▶ **Requirement**: Where the records below reach the line containing "pink 1x1 brick [487,202,547,276]", start transcribing, and end with the line containing "none -> white 1x3 brick [292,344,351,465]", exactly and with nothing else added.

(Object change listings)

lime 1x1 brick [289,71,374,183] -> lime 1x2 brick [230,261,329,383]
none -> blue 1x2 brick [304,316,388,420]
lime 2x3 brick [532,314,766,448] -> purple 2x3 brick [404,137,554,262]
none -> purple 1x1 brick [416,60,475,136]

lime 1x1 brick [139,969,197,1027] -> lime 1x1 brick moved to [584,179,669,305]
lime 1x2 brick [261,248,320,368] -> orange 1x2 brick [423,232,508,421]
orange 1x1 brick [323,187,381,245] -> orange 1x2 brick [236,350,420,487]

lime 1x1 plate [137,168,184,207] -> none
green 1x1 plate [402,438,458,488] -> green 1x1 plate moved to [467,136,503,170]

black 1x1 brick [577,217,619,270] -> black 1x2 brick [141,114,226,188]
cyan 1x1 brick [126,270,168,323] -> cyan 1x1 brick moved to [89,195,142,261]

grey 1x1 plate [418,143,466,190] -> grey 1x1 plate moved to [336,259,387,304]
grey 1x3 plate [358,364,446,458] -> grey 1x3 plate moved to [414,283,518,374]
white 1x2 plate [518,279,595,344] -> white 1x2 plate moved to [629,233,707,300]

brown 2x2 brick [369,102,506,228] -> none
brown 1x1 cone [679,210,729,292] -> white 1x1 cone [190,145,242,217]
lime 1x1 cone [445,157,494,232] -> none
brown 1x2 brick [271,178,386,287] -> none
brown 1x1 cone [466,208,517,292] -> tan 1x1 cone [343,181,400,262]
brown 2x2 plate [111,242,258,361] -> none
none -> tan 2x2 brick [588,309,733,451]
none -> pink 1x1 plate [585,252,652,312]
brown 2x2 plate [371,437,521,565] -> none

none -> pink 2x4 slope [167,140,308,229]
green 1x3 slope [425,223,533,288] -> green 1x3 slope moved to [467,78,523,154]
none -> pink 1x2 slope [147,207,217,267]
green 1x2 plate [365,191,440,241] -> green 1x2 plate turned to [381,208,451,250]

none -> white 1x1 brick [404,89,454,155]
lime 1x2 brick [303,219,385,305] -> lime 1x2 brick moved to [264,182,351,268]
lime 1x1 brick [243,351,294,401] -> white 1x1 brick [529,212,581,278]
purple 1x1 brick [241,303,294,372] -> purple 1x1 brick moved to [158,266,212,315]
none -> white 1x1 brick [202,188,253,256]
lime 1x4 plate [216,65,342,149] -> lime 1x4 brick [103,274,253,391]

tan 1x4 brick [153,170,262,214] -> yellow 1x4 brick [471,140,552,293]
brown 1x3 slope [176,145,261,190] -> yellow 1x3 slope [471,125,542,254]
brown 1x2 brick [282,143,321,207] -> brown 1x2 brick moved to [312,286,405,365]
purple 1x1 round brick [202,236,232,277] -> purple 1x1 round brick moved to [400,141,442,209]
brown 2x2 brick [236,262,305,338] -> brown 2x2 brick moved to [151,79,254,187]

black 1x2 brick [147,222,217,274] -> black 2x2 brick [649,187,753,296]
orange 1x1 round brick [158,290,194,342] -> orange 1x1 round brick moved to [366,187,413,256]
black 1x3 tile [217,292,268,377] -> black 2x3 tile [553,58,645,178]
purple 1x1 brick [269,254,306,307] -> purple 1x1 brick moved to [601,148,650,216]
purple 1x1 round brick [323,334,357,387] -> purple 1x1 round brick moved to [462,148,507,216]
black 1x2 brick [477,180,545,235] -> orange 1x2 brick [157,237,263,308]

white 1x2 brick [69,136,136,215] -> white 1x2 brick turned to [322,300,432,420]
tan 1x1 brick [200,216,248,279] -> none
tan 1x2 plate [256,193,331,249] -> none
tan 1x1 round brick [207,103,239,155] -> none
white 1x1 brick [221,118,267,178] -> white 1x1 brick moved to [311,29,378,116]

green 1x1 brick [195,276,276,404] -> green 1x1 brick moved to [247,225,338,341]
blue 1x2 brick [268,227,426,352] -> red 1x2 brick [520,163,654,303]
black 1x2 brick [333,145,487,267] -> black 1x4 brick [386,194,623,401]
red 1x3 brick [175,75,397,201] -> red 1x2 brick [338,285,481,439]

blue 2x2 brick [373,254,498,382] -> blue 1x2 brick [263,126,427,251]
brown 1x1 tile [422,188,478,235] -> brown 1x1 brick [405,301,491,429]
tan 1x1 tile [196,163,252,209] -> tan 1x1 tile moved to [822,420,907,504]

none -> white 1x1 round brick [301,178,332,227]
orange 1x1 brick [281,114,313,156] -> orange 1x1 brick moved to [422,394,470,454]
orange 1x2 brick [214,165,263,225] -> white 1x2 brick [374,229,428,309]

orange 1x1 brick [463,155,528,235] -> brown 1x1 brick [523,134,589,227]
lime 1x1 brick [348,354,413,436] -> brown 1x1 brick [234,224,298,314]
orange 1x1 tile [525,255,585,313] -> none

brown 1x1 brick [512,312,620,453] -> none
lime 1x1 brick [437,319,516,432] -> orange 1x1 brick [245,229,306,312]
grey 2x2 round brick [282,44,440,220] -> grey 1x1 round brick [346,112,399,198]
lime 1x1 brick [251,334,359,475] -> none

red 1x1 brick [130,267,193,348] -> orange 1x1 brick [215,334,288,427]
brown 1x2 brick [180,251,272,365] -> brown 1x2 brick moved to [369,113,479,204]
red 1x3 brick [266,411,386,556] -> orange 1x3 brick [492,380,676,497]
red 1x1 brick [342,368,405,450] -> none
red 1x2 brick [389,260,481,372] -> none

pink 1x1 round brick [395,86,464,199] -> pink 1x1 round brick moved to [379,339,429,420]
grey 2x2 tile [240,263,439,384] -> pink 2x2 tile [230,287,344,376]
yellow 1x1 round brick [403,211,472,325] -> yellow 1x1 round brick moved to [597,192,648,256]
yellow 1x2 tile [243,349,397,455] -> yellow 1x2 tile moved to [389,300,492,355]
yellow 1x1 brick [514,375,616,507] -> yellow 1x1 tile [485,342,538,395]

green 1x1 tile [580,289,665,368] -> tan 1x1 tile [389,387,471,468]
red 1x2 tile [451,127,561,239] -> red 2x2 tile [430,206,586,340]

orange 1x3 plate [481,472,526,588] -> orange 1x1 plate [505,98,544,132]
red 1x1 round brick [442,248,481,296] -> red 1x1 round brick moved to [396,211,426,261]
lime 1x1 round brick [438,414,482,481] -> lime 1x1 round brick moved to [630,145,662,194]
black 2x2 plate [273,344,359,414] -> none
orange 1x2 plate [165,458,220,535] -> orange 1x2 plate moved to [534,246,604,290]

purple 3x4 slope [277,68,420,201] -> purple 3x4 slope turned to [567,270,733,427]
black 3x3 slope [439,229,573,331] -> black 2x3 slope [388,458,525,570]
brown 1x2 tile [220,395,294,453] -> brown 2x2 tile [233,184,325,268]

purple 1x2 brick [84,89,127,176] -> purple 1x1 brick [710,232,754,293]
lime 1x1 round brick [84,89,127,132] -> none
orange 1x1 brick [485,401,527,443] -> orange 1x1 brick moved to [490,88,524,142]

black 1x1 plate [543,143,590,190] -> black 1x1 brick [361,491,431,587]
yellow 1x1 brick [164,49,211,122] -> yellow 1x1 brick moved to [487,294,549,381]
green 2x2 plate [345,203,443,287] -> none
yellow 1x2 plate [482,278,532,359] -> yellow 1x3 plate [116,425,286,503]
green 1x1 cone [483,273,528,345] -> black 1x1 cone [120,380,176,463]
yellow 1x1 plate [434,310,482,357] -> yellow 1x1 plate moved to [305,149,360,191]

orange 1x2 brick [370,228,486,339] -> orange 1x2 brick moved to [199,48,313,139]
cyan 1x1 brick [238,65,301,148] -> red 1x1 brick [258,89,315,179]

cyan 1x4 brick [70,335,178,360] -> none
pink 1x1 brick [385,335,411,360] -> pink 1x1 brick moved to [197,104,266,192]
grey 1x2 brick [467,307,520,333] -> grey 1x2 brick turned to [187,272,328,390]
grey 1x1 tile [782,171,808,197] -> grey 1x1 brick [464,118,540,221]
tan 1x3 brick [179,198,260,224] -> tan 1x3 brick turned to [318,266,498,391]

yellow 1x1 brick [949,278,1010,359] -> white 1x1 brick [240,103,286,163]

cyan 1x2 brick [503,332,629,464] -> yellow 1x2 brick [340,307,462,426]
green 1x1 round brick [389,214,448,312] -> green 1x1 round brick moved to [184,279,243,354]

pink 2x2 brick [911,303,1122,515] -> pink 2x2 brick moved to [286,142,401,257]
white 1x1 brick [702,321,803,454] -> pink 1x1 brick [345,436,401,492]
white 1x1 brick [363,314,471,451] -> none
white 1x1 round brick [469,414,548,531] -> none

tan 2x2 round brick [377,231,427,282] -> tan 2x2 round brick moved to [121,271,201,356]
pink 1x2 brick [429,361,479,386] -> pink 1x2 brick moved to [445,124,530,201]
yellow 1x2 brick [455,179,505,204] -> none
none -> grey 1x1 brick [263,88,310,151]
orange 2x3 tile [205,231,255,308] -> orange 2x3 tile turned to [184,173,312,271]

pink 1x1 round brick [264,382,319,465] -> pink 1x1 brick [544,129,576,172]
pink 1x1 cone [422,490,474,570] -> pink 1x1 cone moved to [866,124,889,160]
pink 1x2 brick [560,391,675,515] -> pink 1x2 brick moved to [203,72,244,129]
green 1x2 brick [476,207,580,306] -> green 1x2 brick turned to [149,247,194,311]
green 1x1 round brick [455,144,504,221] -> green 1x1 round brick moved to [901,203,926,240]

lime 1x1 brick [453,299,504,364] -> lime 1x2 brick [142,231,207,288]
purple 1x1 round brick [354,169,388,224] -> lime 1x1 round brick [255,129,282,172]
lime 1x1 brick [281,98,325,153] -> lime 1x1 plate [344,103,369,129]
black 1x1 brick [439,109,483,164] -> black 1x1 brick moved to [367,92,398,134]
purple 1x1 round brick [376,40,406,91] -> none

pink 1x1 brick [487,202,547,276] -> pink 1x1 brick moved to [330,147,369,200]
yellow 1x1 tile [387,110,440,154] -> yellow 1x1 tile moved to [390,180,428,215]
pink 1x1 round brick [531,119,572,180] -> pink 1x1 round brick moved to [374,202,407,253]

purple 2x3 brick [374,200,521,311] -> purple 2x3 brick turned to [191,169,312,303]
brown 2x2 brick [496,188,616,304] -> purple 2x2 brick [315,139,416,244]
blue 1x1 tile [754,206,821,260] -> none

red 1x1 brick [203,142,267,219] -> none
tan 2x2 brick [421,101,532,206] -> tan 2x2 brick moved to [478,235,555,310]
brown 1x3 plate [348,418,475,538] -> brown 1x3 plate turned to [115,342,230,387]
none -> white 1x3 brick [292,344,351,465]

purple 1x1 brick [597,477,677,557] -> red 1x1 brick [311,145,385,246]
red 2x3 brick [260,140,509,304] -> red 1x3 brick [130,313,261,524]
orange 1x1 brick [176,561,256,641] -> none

▶ **Output of the task**:
pink 1x1 brick [487,202,547,276] -> pink 1x1 brick moved to [330,147,369,200]
yellow 1x1 tile [387,110,440,154] -> yellow 1x1 tile moved to [390,180,428,215]
pink 1x1 round brick [531,119,572,180] -> pink 1x1 round brick moved to [374,202,407,253]

purple 2x3 brick [374,200,521,311] -> purple 2x3 brick turned to [191,169,312,303]
brown 2x2 brick [496,188,616,304] -> purple 2x2 brick [315,139,416,244]
blue 1x1 tile [754,206,821,260] -> none

red 1x1 brick [203,142,267,219] -> none
tan 2x2 brick [421,101,532,206] -> tan 2x2 brick moved to [478,235,555,310]
brown 1x3 plate [348,418,475,538] -> brown 1x3 plate turned to [115,342,230,387]
none -> white 1x3 brick [292,344,351,465]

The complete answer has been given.